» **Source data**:
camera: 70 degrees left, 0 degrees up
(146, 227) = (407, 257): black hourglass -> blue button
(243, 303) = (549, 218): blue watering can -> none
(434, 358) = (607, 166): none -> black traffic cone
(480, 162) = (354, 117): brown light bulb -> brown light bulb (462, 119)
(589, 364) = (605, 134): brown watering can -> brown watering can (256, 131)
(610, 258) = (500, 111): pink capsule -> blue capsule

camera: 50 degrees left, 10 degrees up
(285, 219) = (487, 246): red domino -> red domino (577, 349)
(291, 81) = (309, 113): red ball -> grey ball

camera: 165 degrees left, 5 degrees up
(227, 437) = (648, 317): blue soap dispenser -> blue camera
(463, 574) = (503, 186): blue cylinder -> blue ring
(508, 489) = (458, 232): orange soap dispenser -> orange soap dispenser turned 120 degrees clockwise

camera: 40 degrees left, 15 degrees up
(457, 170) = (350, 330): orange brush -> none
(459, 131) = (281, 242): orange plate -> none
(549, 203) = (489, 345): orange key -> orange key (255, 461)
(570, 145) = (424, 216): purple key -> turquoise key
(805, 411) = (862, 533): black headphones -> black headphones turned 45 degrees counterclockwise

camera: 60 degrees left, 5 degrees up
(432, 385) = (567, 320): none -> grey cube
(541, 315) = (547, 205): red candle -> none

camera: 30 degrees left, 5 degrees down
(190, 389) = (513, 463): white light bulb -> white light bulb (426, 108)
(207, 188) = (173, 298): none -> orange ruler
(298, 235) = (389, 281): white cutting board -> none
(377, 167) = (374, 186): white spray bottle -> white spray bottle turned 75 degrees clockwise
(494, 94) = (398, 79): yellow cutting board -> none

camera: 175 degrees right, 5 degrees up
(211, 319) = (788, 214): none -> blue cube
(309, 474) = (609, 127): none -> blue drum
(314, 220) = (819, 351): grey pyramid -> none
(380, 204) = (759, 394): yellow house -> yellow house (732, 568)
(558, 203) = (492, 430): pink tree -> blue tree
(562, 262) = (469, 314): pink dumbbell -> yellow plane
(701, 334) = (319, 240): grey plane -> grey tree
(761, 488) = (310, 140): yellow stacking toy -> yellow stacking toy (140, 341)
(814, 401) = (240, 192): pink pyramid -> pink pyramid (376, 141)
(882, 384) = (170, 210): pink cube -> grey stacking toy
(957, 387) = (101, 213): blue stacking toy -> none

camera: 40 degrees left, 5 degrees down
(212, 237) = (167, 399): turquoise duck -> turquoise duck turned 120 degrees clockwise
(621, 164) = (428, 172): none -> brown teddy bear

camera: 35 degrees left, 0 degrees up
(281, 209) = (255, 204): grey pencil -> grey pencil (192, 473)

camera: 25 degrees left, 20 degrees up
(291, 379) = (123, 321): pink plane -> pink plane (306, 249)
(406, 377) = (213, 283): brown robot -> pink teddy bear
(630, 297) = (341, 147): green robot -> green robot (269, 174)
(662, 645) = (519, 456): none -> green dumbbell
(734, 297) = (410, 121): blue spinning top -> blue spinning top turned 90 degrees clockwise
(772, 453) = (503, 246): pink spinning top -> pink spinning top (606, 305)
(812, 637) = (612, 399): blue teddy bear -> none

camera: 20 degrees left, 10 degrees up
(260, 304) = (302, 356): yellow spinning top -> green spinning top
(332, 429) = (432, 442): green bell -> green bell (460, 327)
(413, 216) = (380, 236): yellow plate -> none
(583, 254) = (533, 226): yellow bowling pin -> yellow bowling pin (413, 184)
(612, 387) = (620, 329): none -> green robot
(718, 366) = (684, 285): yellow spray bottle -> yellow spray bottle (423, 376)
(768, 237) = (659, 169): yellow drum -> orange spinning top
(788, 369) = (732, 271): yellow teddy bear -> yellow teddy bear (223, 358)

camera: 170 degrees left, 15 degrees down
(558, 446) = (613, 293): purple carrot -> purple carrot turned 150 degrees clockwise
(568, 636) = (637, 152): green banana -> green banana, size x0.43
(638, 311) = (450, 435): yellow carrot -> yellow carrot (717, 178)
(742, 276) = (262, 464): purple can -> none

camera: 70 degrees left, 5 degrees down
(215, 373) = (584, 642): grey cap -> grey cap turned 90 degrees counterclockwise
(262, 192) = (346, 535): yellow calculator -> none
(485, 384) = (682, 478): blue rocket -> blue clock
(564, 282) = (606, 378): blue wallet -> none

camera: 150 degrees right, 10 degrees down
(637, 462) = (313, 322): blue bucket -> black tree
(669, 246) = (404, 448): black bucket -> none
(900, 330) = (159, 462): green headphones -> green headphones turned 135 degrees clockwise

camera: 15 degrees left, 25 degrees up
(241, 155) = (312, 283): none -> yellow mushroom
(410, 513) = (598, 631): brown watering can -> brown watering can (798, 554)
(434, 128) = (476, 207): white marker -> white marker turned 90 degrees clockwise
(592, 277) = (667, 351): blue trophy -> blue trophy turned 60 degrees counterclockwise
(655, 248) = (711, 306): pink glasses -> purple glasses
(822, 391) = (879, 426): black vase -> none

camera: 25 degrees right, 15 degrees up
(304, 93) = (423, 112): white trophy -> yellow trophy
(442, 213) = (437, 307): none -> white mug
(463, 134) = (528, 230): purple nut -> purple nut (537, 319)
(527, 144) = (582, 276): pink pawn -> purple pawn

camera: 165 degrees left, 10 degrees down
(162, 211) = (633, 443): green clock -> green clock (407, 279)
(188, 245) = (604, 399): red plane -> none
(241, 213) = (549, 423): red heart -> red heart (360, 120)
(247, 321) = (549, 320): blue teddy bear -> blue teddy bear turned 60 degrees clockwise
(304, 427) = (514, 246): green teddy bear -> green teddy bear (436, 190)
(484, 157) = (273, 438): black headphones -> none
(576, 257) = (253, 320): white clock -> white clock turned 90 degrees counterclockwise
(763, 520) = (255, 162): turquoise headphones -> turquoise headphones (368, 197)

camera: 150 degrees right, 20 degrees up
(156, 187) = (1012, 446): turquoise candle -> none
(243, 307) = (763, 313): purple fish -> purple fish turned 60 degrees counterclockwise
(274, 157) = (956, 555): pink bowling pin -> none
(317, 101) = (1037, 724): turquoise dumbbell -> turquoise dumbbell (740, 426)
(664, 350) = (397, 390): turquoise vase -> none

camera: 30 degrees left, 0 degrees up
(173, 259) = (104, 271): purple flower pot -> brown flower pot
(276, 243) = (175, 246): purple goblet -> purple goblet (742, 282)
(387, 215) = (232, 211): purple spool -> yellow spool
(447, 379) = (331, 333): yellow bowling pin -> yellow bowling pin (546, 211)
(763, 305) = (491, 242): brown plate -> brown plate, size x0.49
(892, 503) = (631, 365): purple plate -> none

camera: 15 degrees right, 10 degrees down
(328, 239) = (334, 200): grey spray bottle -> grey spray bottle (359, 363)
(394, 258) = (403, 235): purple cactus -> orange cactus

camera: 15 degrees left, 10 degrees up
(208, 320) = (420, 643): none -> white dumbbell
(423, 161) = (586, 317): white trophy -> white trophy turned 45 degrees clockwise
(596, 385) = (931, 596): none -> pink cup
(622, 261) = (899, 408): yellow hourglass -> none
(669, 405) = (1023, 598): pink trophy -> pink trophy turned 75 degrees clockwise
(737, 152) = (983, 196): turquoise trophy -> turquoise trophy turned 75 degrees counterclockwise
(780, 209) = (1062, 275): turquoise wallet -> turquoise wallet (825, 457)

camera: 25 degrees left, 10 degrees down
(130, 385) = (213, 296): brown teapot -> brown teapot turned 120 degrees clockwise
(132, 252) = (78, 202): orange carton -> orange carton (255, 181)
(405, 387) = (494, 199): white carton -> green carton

» **Assigned task**: Your answer should be the lines above, from the line containing "(247, 321) = (549, 320): blue" up to and including the line containing "(664, 350) = (397, 390): turquoise", reproduced exactly and with nothing else.

» **Finished exercise**:
(247, 321) = (549, 320): blue teddy bear -> blue teddy bear turned 60 degrees clockwise
(304, 427) = (514, 246): green teddy bear -> green teddy bear (436, 190)
(484, 157) = (273, 438): black headphones -> none
(576, 257) = (253, 320): white clock -> white clock turned 90 degrees counterclockwise
(763, 520) = (255, 162): turquoise headphones -> turquoise headphones (368, 197)

camera: 150 degrees right, 20 degrees up
(156, 187) = (1012, 446): turquoise candle -> none
(243, 307) = (763, 313): purple fish -> purple fish turned 60 degrees counterclockwise
(274, 157) = (956, 555): pink bowling pin -> none
(317, 101) = (1037, 724): turquoise dumbbell -> turquoise dumbbell (740, 426)
(664, 350) = (397, 390): turquoise vase -> none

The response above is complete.